[Supplied records Boundary: Start]

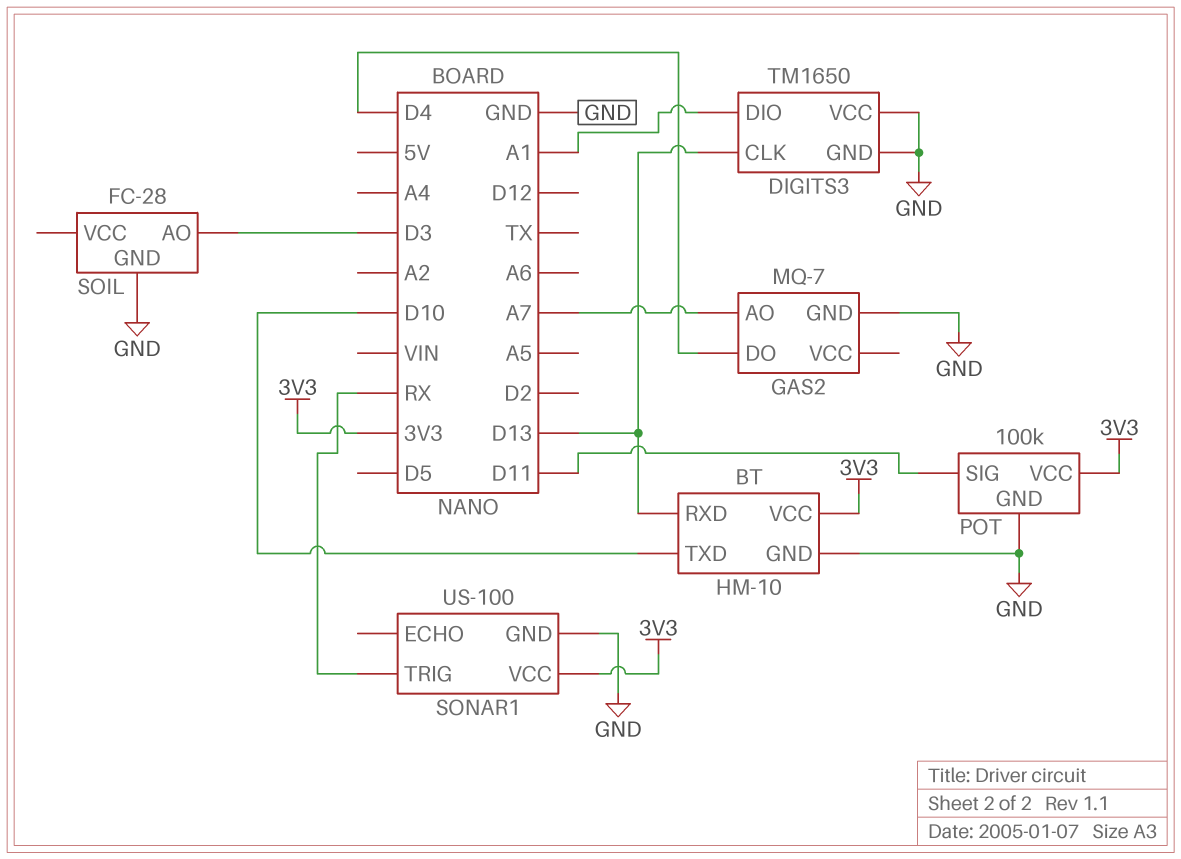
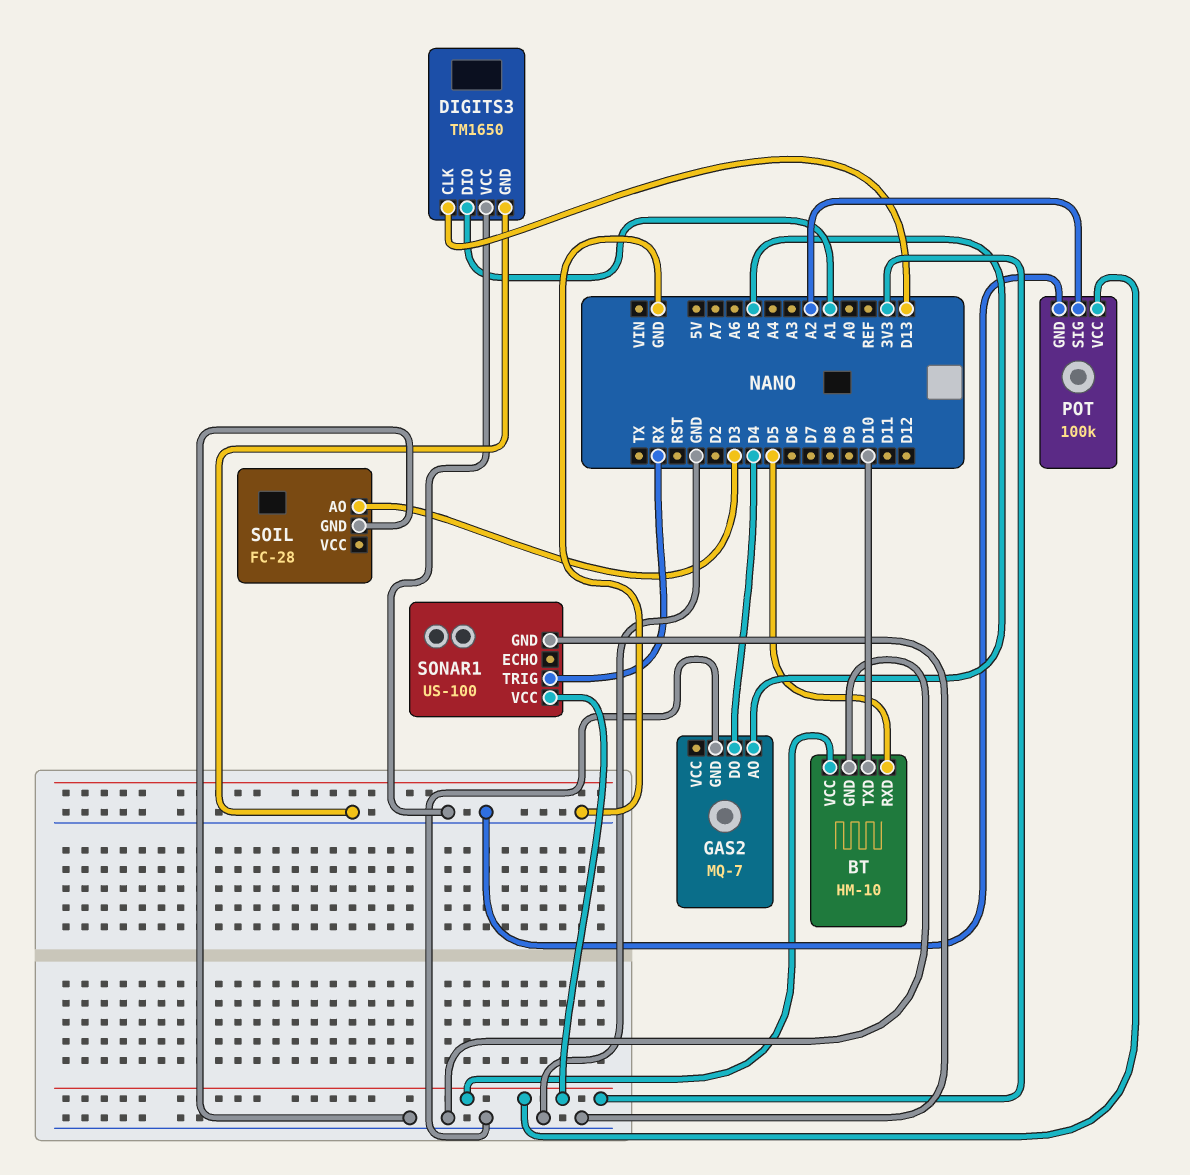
BT pin RXD: D13 -> D5
GAS2 pin AO: A7 -> A5
POT pin SIG: D11 -> A2

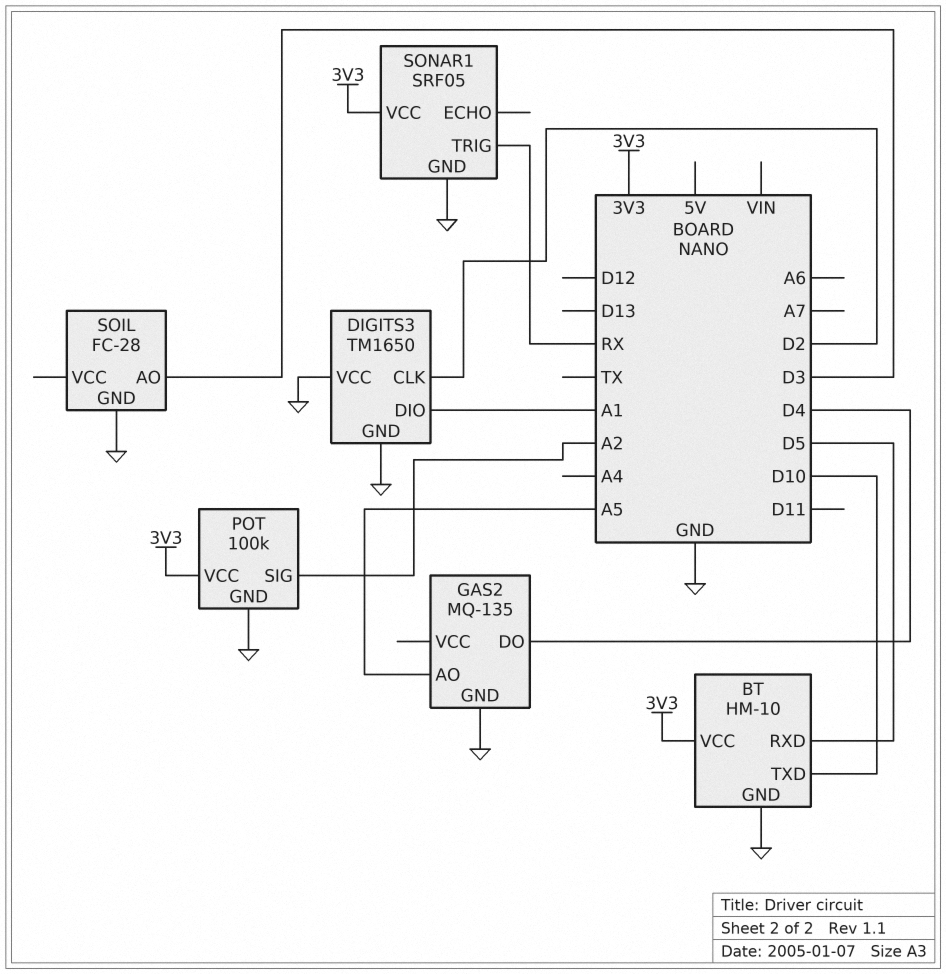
DIGITS3 pin CLK: D13 -> D2
GAS2: MQ-7 -> MQ-135
SONAR1: US-100 -> SRF05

[Supplied records Boundary: End]

Work instruction> Return every entry above exactly as written, with no pictures included.

Output of the task>
BT pin RXD: D13 -> D5
GAS2 pin AO: A7 -> A5
POT pin SIG: D11 -> A2

DIGITS3 pin CLK: D13 -> D2
GAS2: MQ-7 -> MQ-135
SONAR1: US-100 -> SRF05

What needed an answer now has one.